Below are records with pictures in them. Transcribe everything from the line containing "grey lamp: 7 -> 11" down to the line containing "blue flashlight: 4 -> 5", exactly, and leave the pictures behind.
┌─ DATA RECORDS
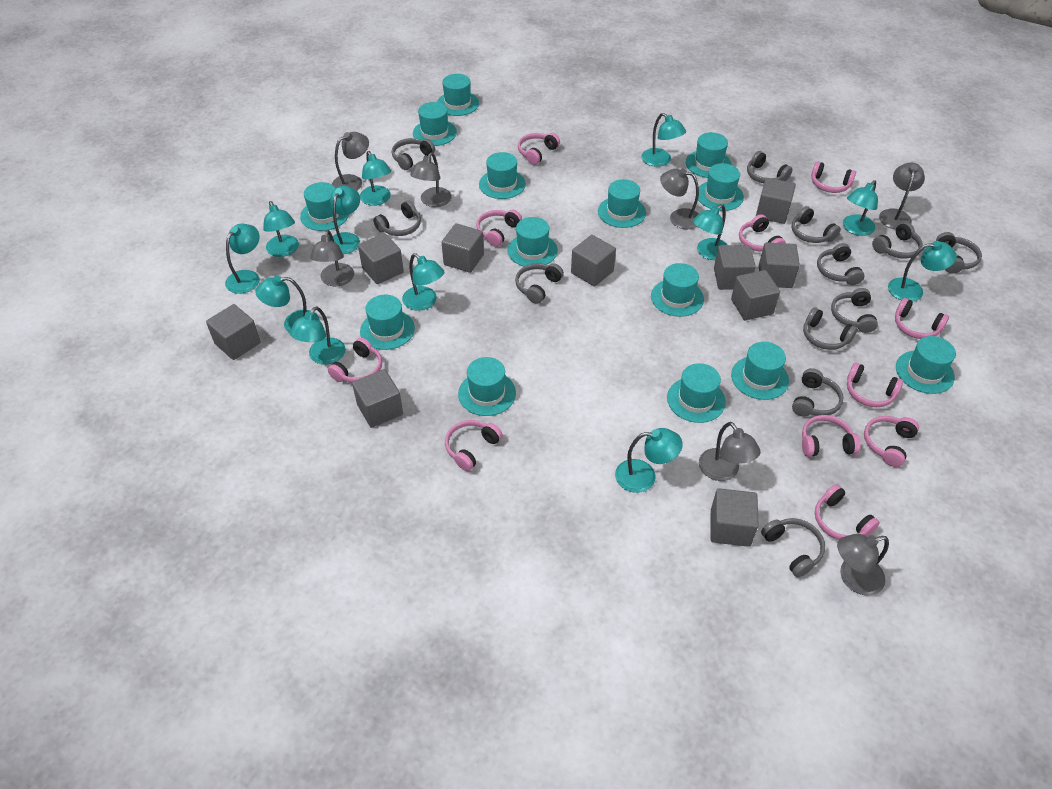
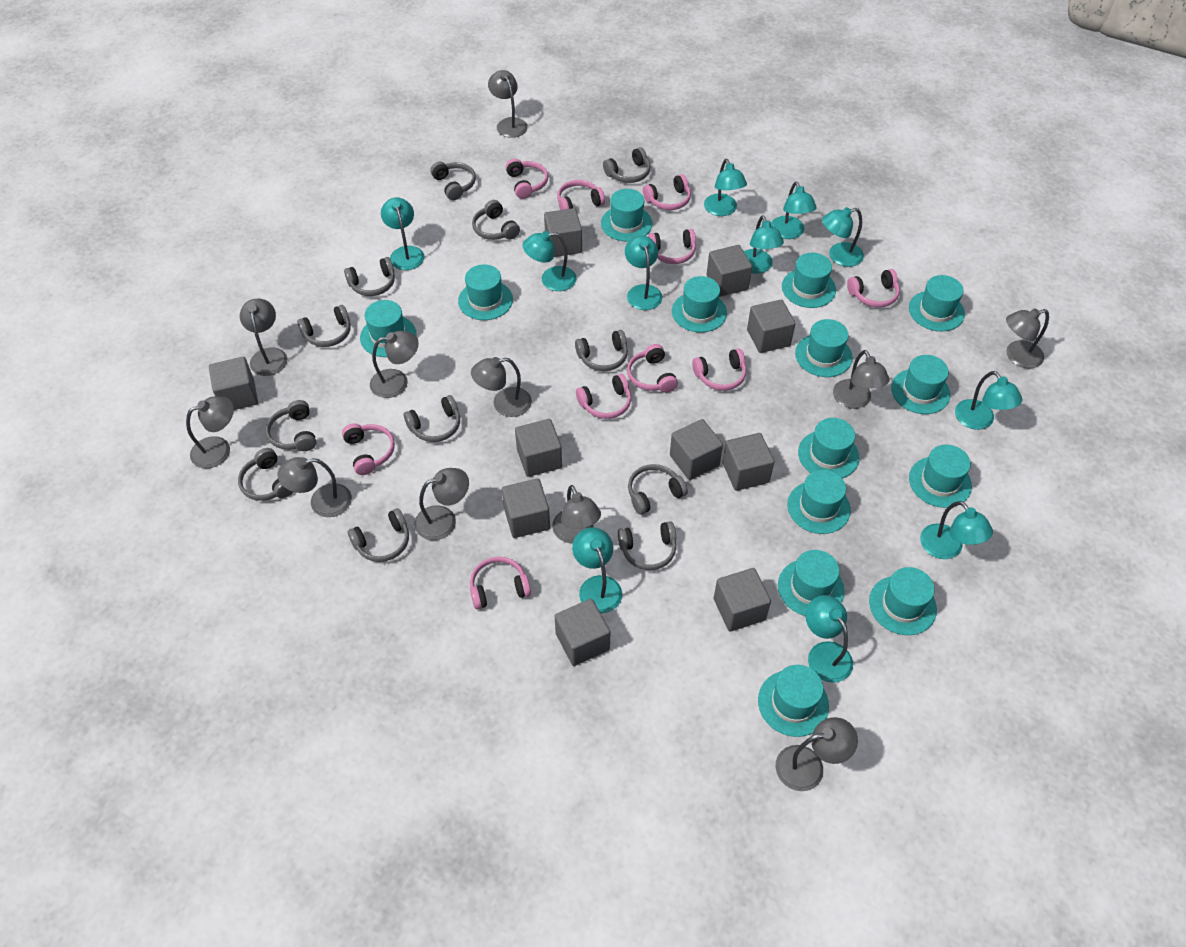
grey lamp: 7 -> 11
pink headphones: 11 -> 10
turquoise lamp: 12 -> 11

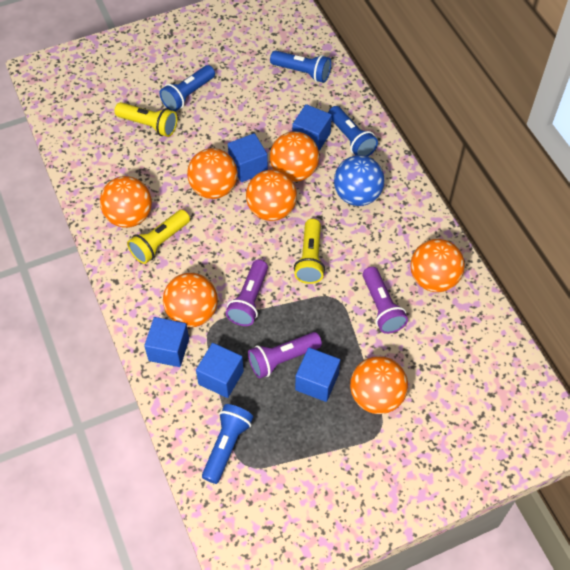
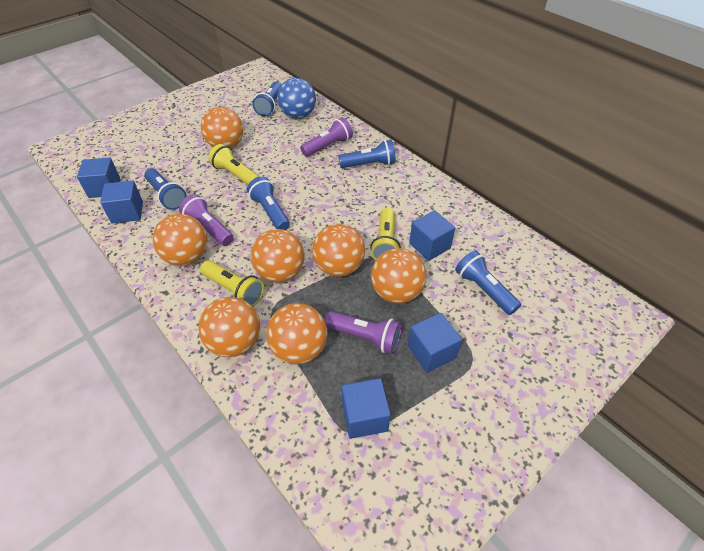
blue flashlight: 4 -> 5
└─
┌─ DATA RECORDS
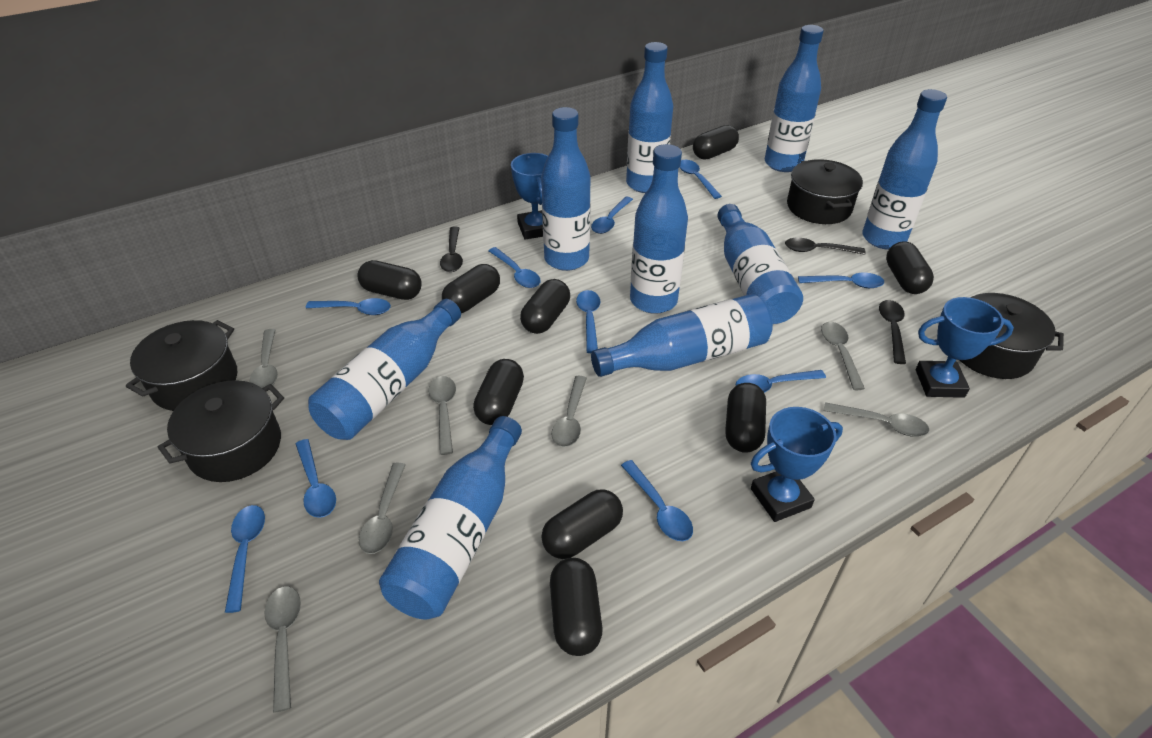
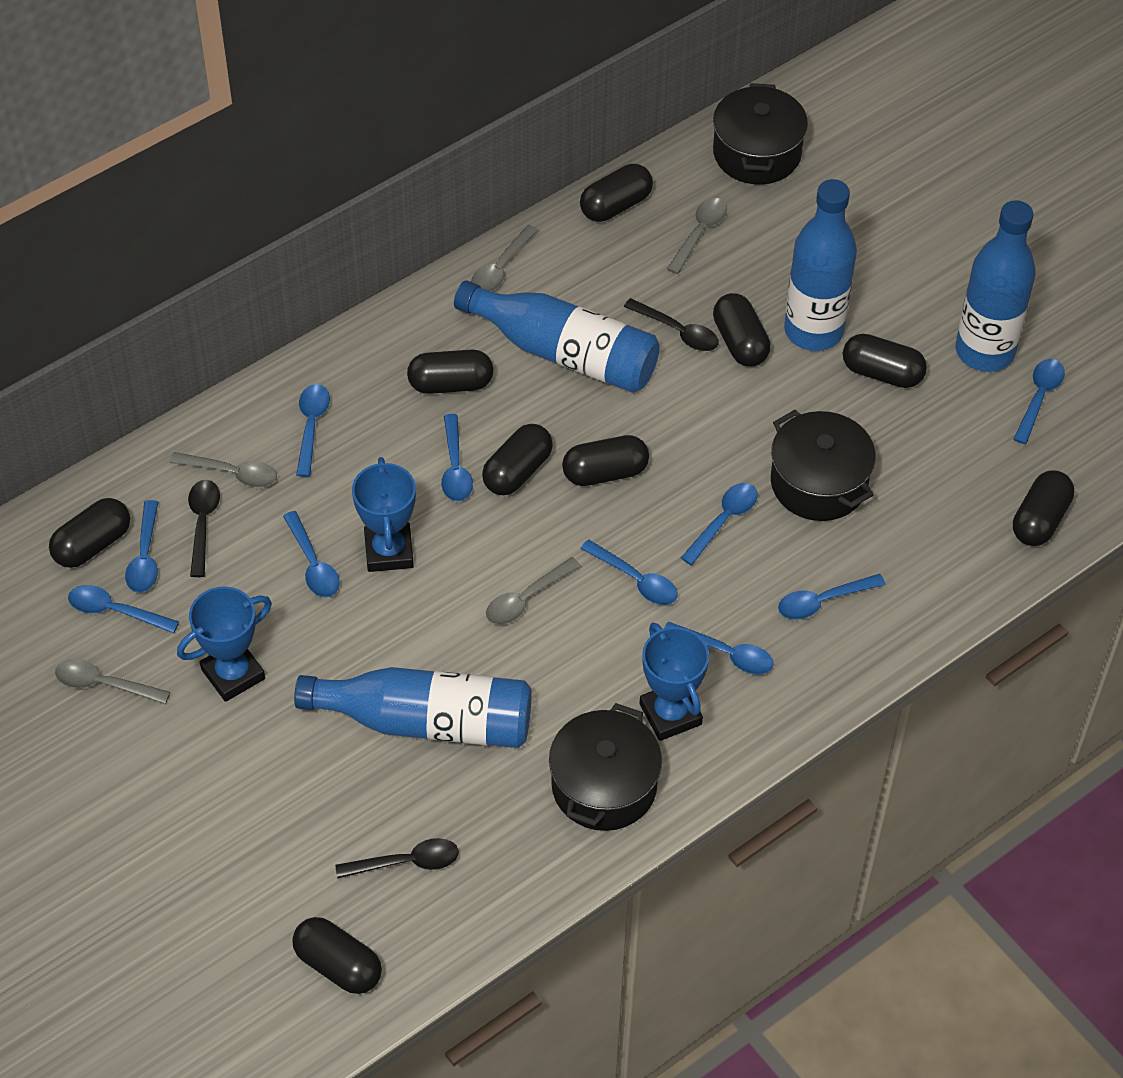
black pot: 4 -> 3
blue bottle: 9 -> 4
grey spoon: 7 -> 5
└─
_EXPECTED ANSWER_:
grey lamp: 7 -> 11
pink headphones: 11 -> 10
turquoise lamp: 12 -> 11

blue flashlight: 4 -> 5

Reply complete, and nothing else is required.